- [Task to carry out]: Skip the pictures. Return exactly the lines from the one containing "green cactus [469,140,551,278]" through the end of the entries below.

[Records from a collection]

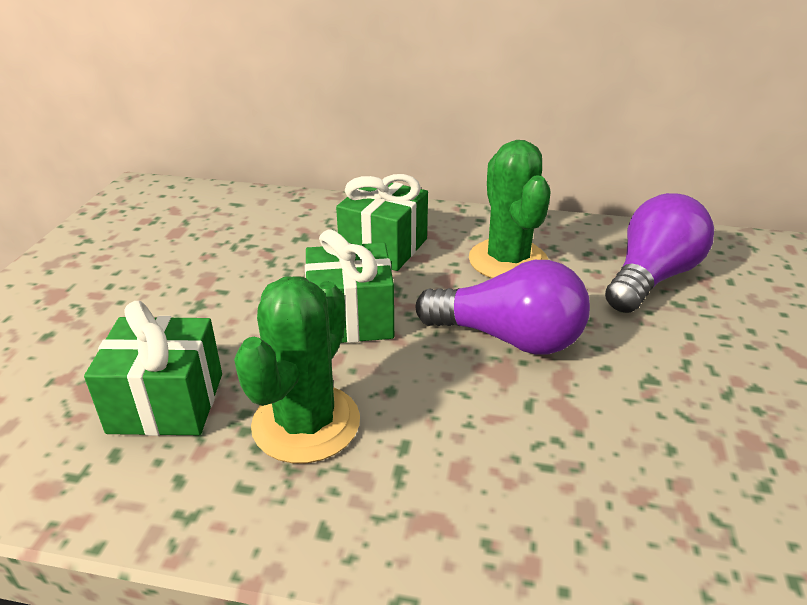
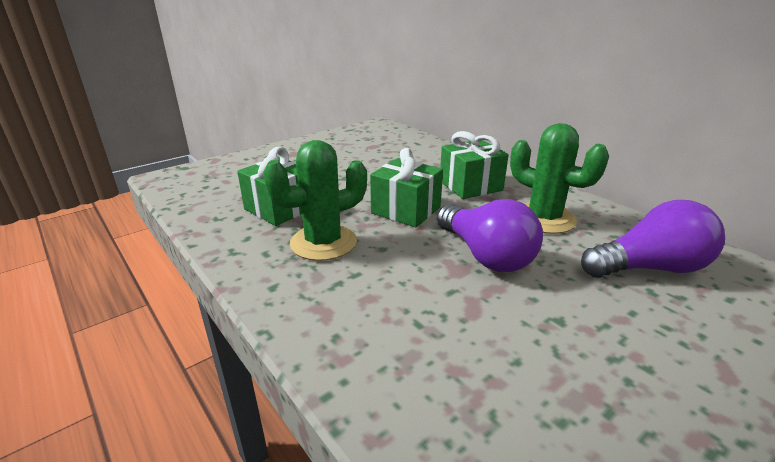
camera: 40 degrees right, 5 degrees down
green cactus [469,140,551,278] -> green cactus turned 75 degrees counterclockwise [510,123,609,234]

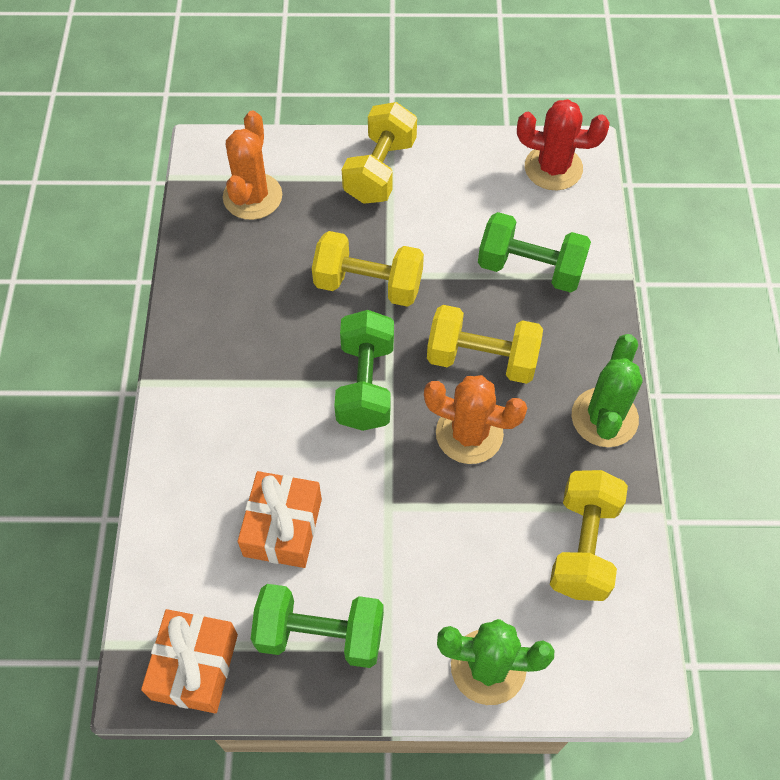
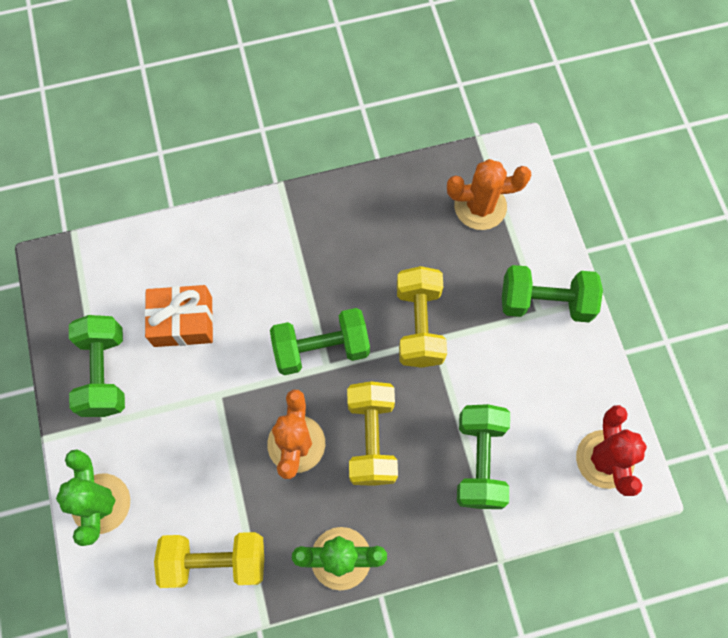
camera: 75 degrees right, 10 degrees up
orange gift [141,609,238,713] -> none
yellow dumbbell [342,102,417,204] -> green dumbbell [502,265,603,322]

- [Result for this exercise]:
green cactus [469,140,551,278] -> green cactus turned 75 degrees counterclockwise [510,123,609,234]

camera: 75 degrees right, 10 degrees up
orange gift [141,609,238,713] -> none
yellow dumbbell [342,102,417,204] -> green dumbbell [502,265,603,322]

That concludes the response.